WORK ORDER >> Only the text of the records below belongs in the answer, copied exactly, with pictures omitted.

DATA TO PROCESS >>
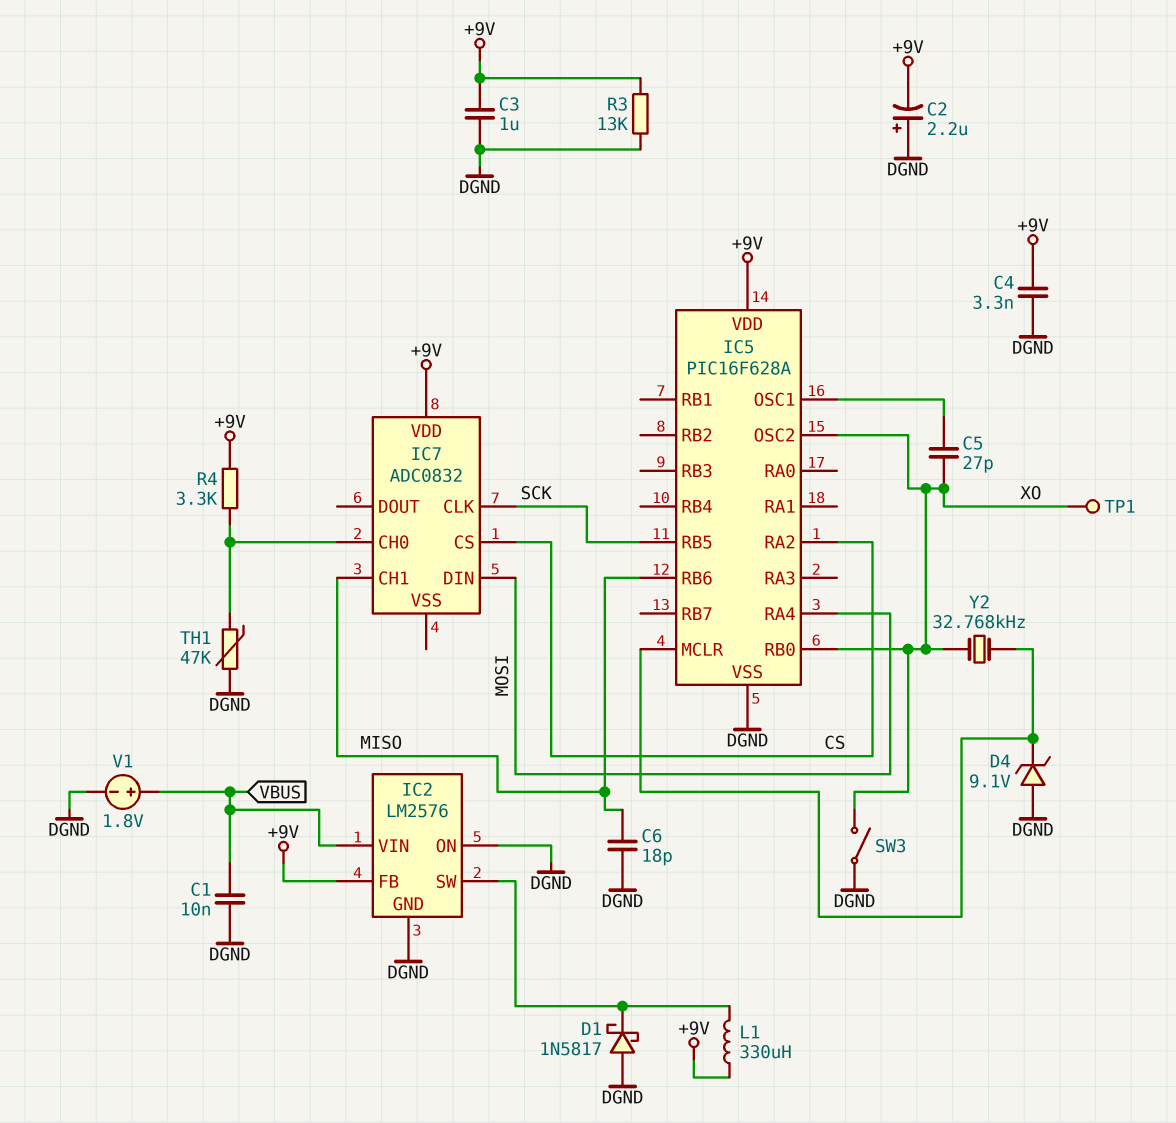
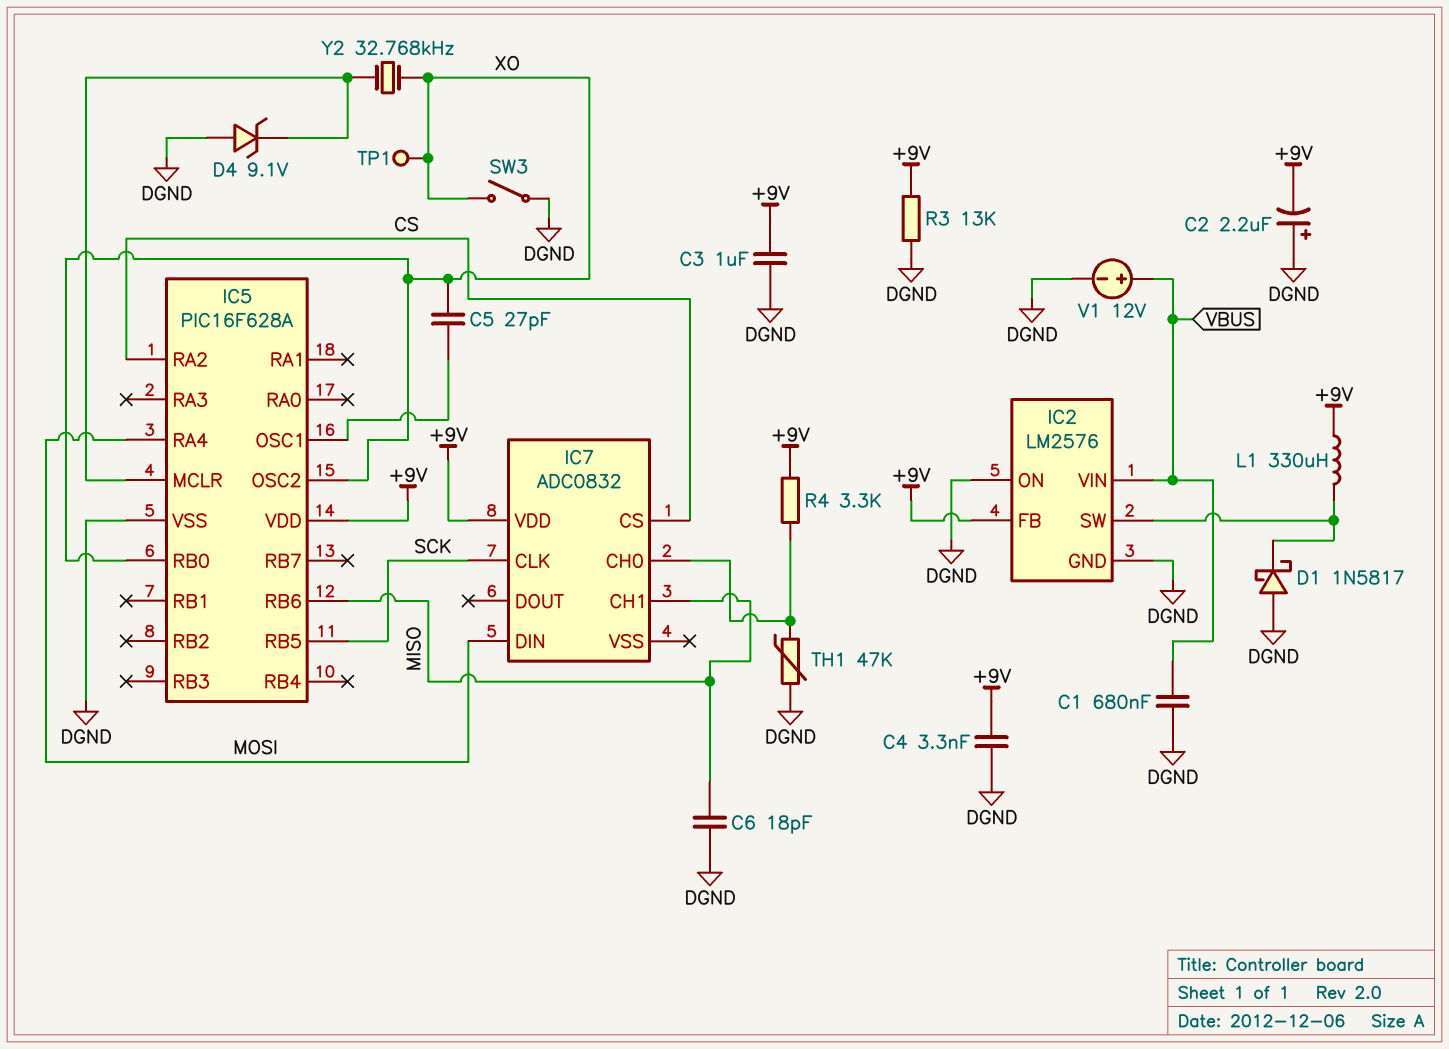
C1: 10nF (DGND, VBUS) -> 680nF (DGND, VBUS)
V1: 1.8V (plus VBUS, minus DGND) -> 12V (plus VBUS, minus DGND)

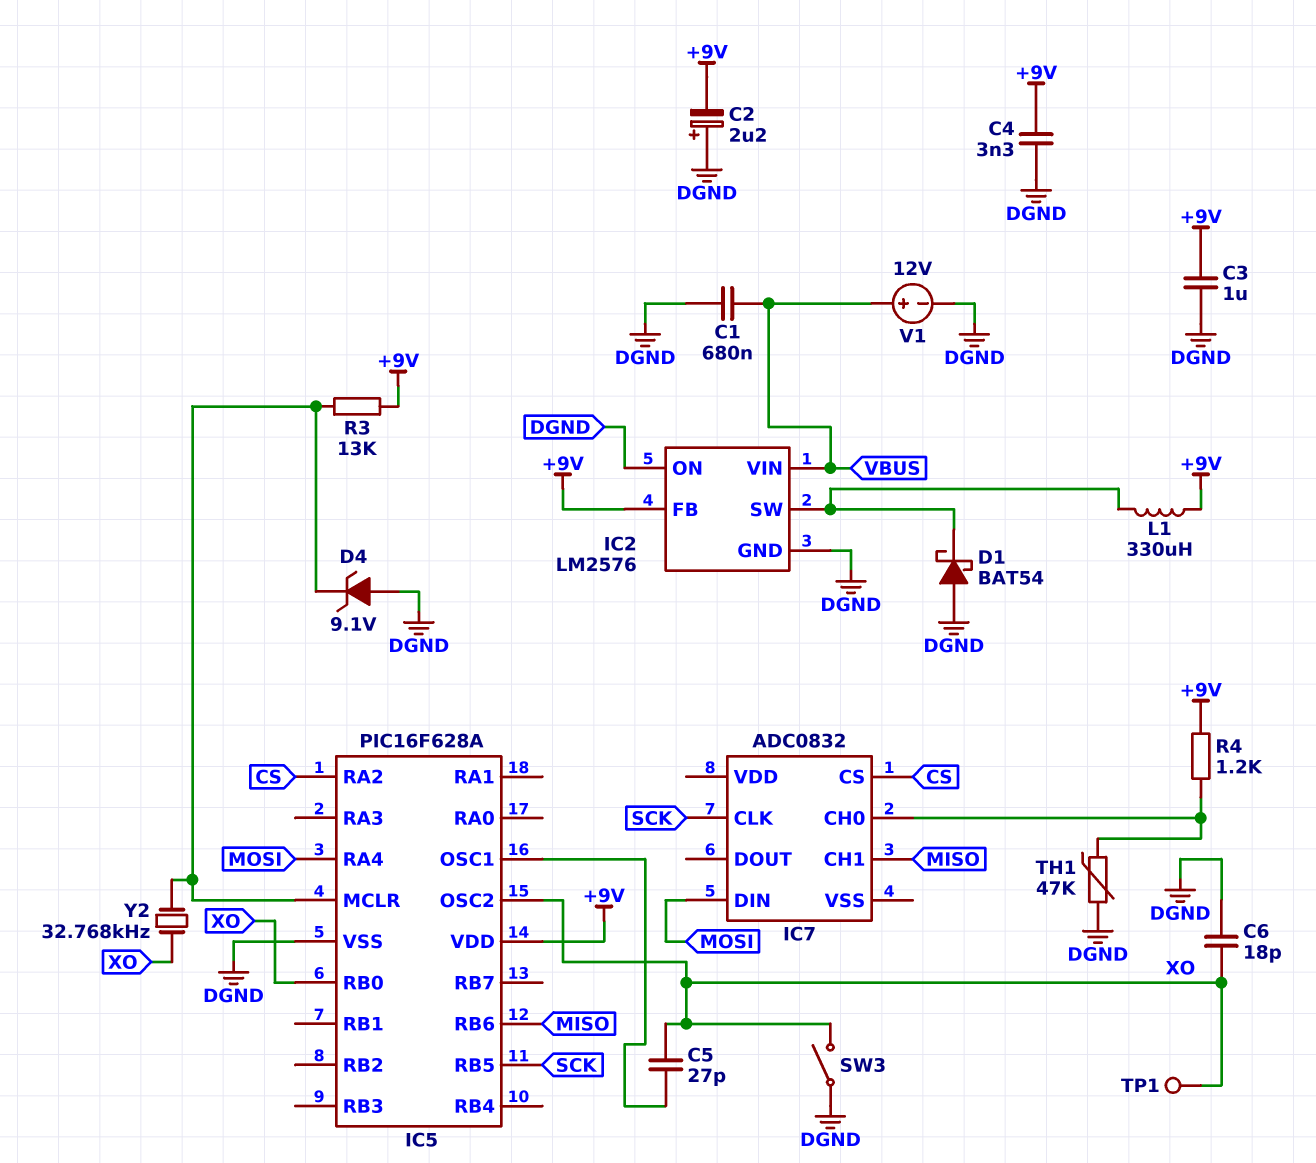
C6: 18pF (DGND, MISO) -> 18pF (DGND, XO)
D1: schottky 1N5817 (A DGND, K IC2/SW) -> schottky BAT54 (A DGND, K IC2/SW)
IC7 pin VDD: +9V -> none
R3: 13k (+9V, DGND) -> 13k (+9V, IC5/MCLR)
R4: 3.3k (+9V, IC7/CH0) -> 1.2k (+9V, IC7/CH0)

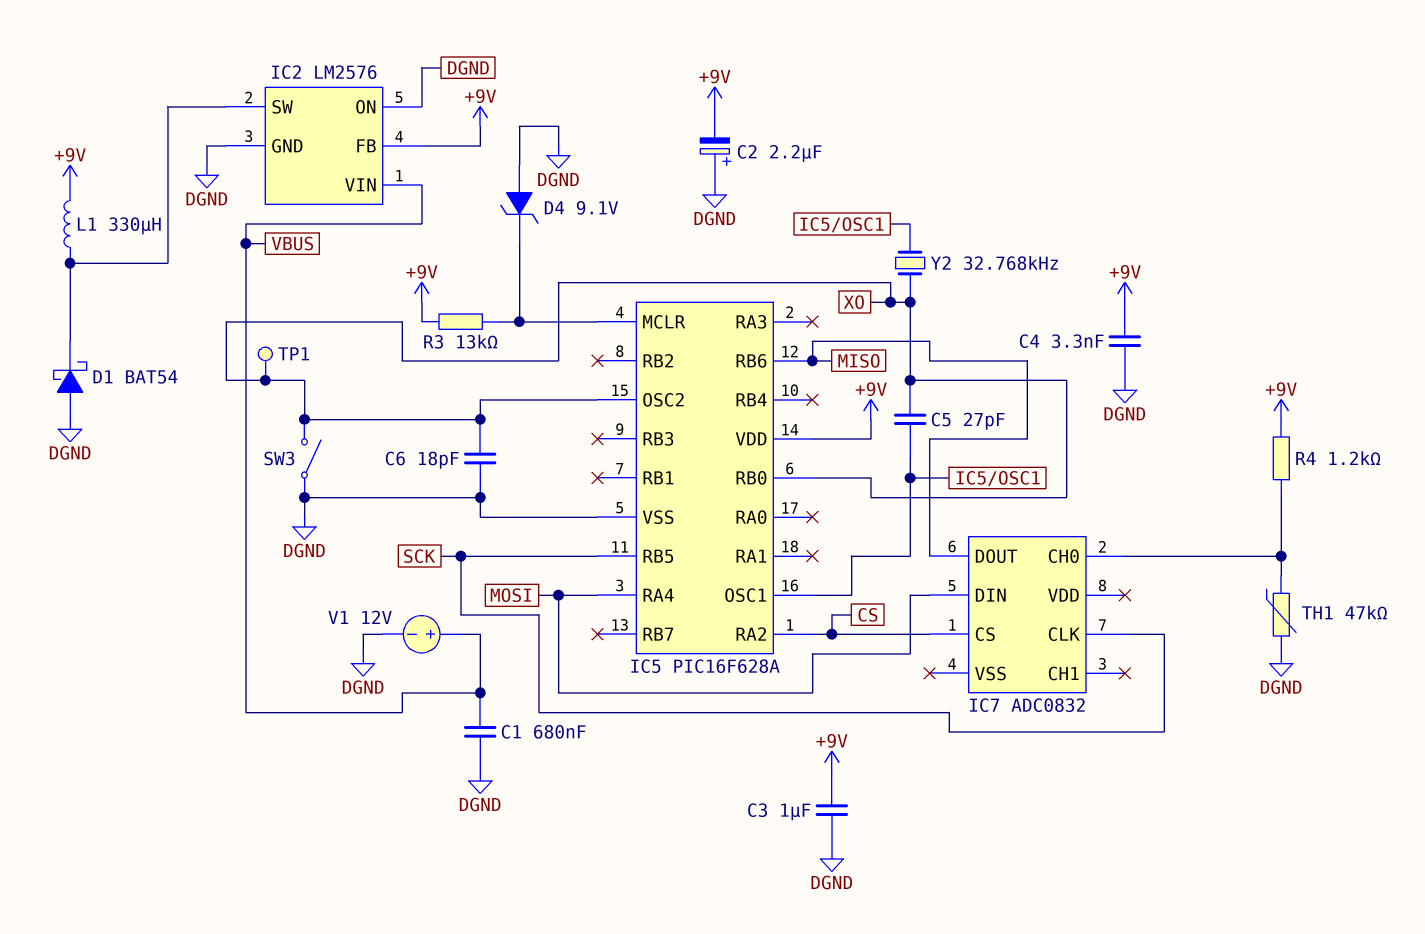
IC7 pin CH1: MISO -> none
IC7 pin DOUT: none -> MISO
Y2: 32.768kHz (IC5/MCLR, XO) -> 32.768kHz (IC5/OSC1, XO)

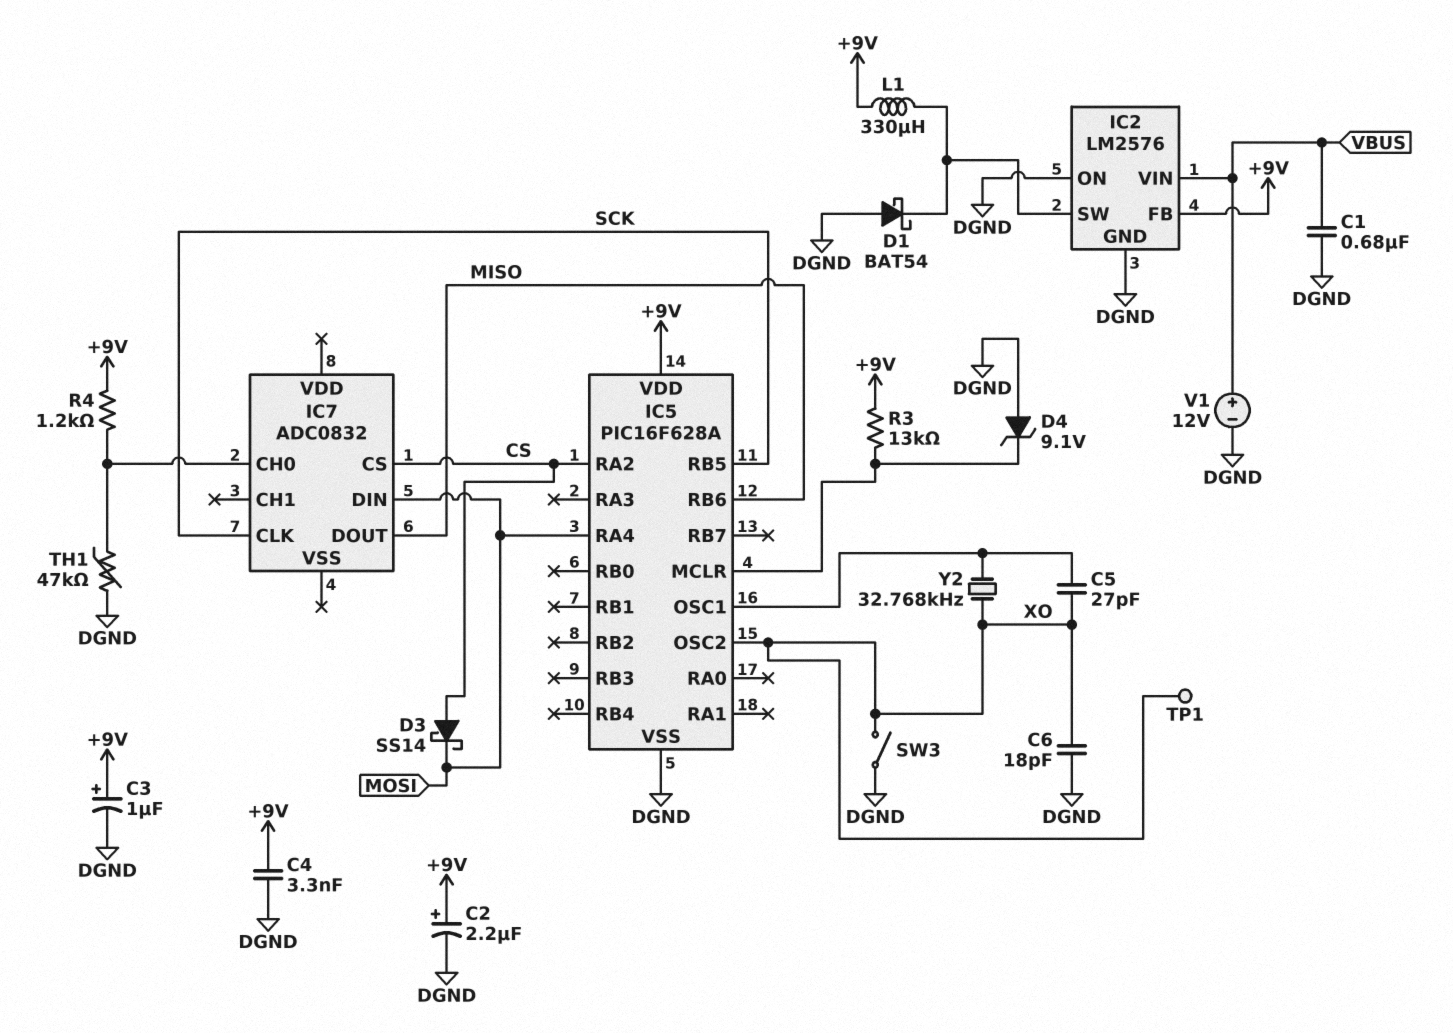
C2: 2.2uF (plus DGND, minus +9V) -> 2.2uF (plus +9V, minus DGND)
C3: 1uF (+9V, DGND) -> 1uF (plus +9V, minus DGND)
D3: none -> schottky SS14 (A CS, K MOSI)
IC5 pin RB0: XO -> none

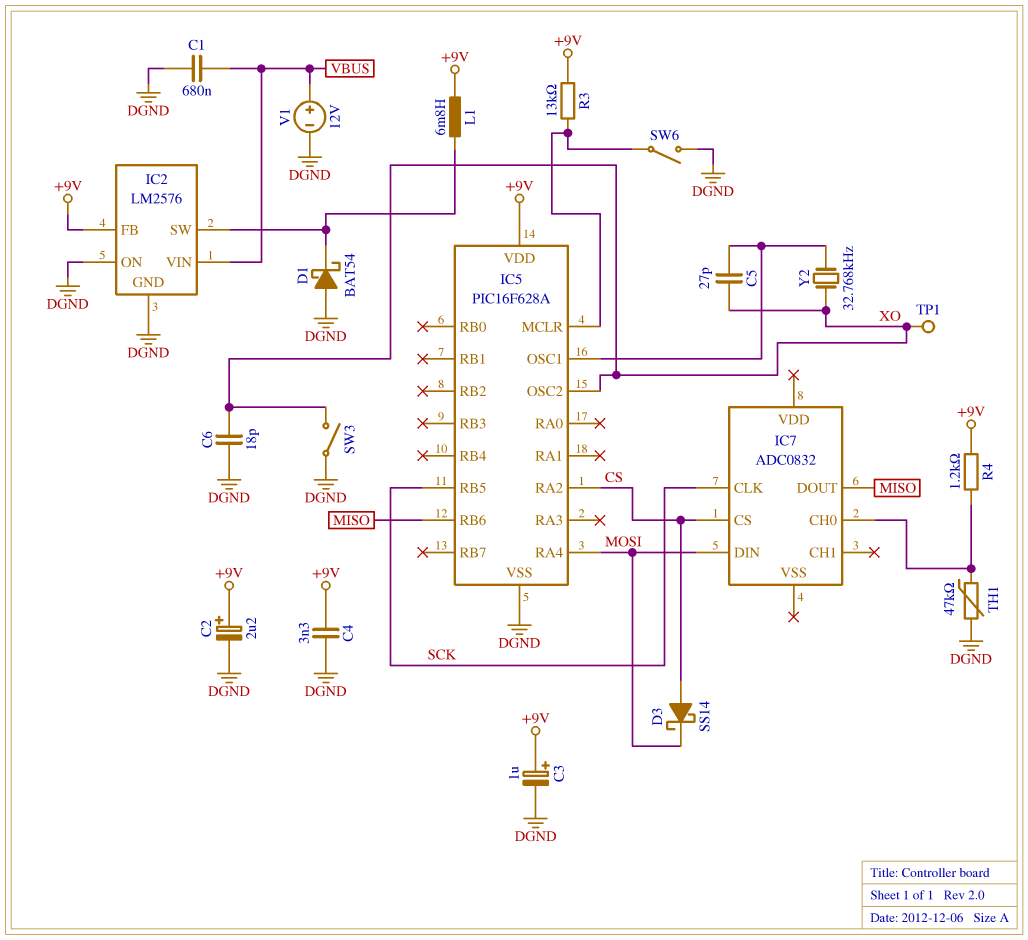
D4: zener 9.1V (A DGND, K IC5/MCLR) -> none
L1: 330uH (+9V, IC2/SW) -> 6.8mH (+9V, IC2/SW)
SW6: none -> switch (DGND, IC5/MCLR)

RESPONSE AREA >>
C1: 10nF (DGND, VBUS) -> 680nF (DGND, VBUS)
V1: 1.8V (plus VBUS, minus DGND) -> 12V (plus VBUS, minus DGND)

C6: 18pF (DGND, MISO) -> 18pF (DGND, XO)
D1: schottky 1N5817 (A DGND, K IC2/SW) -> schottky BAT54 (A DGND, K IC2/SW)
IC7 pin VDD: +9V -> none
R3: 13k (+9V, DGND) -> 13k (+9V, IC5/MCLR)
R4: 3.3k (+9V, IC7/CH0) -> 1.2k (+9V, IC7/CH0)

IC7 pin CH1: MISO -> none
IC7 pin DOUT: none -> MISO
Y2: 32.768kHz (IC5/MCLR, XO) -> 32.768kHz (IC5/OSC1, XO)

C2: 2.2uF (plus DGND, minus +9V) -> 2.2uF (plus +9V, minus DGND)
C3: 1uF (+9V, DGND) -> 1uF (plus +9V, minus DGND)
D3: none -> schottky SS14 (A CS, K MOSI)
IC5 pin RB0: XO -> none

D4: zener 9.1V (A DGND, K IC5/MCLR) -> none
L1: 330uH (+9V, IC2/SW) -> 6.8mH (+9V, IC2/SW)
SW6: none -> switch (DGND, IC5/MCLR)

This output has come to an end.